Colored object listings
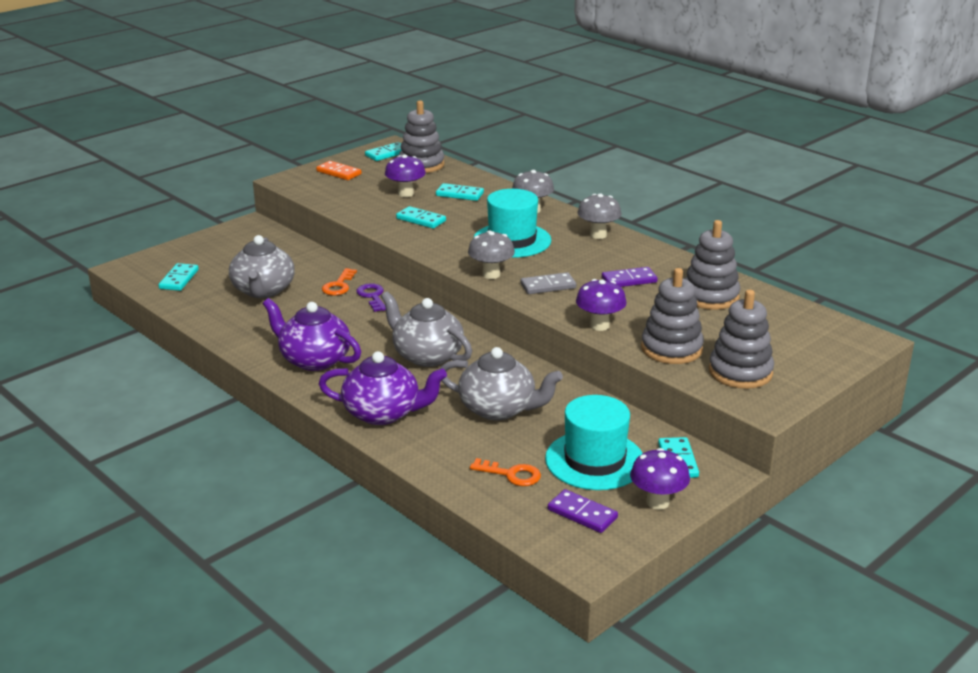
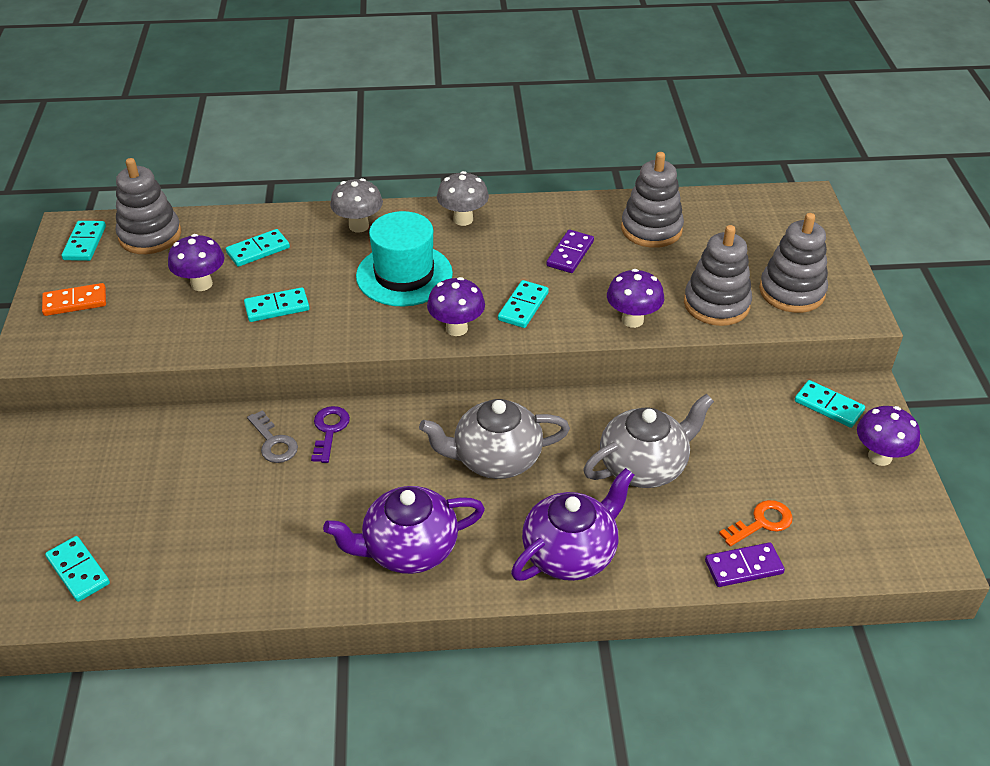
camera: 50 degrees left, 15 degrees up
(263, 290) = (205, 509): grey teapot -> none
(339, 286) = (274, 442): orange key -> grey key
(372, 296) = (329, 430): purple key -> purple key turned 75 degrees clockwise
(491, 274) = (456, 328): grey mushroom -> purple mushroom
(548, 286) = (523, 306): grey domino -> turquoise domino
(582, 514) = (860, 513): purple domino -> purple domino (743, 567)
(594, 460) = (785, 455): turquoise hat -> none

▸ Problem description:
Please return each line of the data above in which the word "grey" occurs.

▸ Your solution:
(263, 290) = (205, 509): grey teapot -> none
(339, 286) = (274, 442): orange key -> grey key
(491, 274) = (456, 328): grey mushroom -> purple mushroom
(548, 286) = (523, 306): grey domino -> turquoise domino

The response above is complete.